All of the records below must be output exactly, with no pictures carried over.
(Stored data)
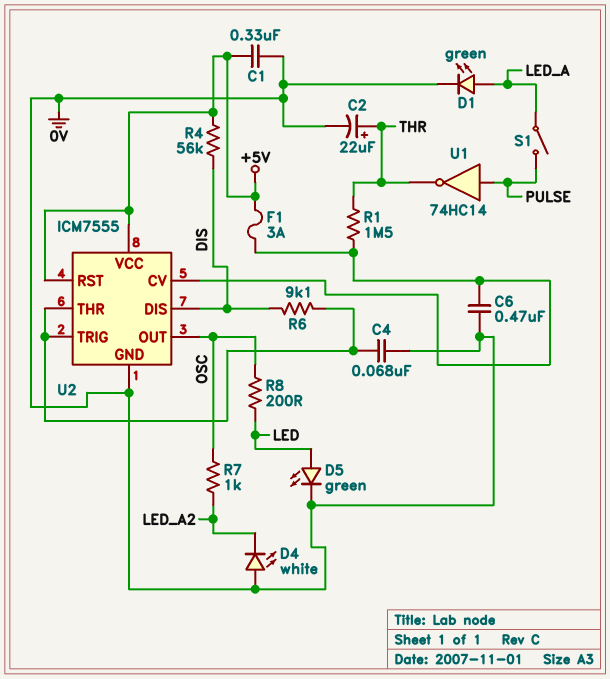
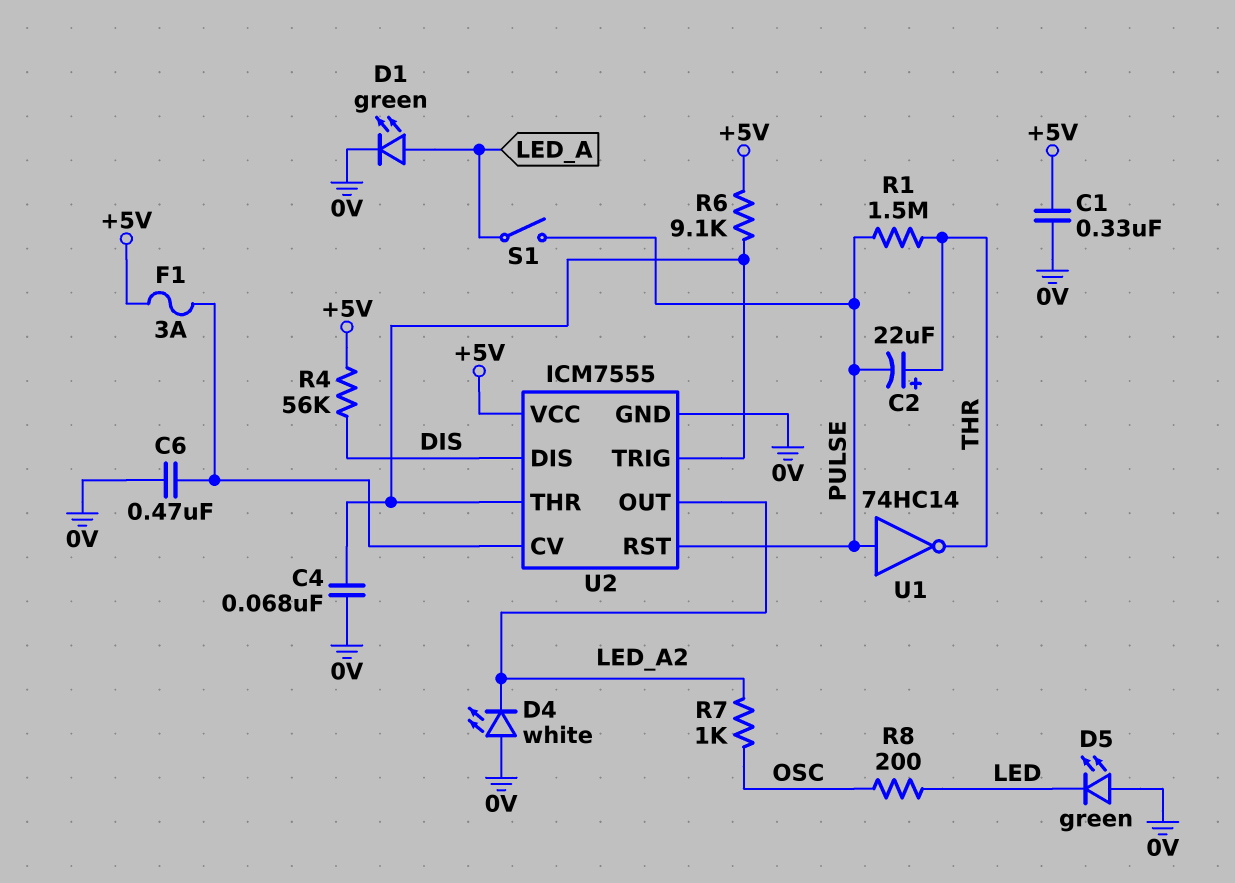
C2: 22uF (plus THR, minus 0V) -> 22uF (plus THR, minus PULSE)
D5: LED green (A LED, K 0V) -> LED green (A 0V, K LED)
R1: 1.5M (THR, U2/CV) -> 1.5M (PULSE, THR)
R6: 9.1k (DIS, U2/THR) -> 9.1k (+5V, U2/THR)
U2 pin OUT: OSC -> LED_A2
U2 pin RST: +5V -> PULSE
(End Stored data)
■ Result of this task:
C2: 22uF (plus THR, minus 0V) -> 22uF (plus THR, minus PULSE)
D5: LED green (A LED, K 0V) -> LED green (A 0V, K LED)
R1: 1.5M (THR, U2/CV) -> 1.5M (PULSE, THR)
R6: 9.1k (DIS, U2/THR) -> 9.1k (+5V, U2/THR)
U2 pin OUT: OSC -> LED_A2
U2 pin RST: +5V -> PULSE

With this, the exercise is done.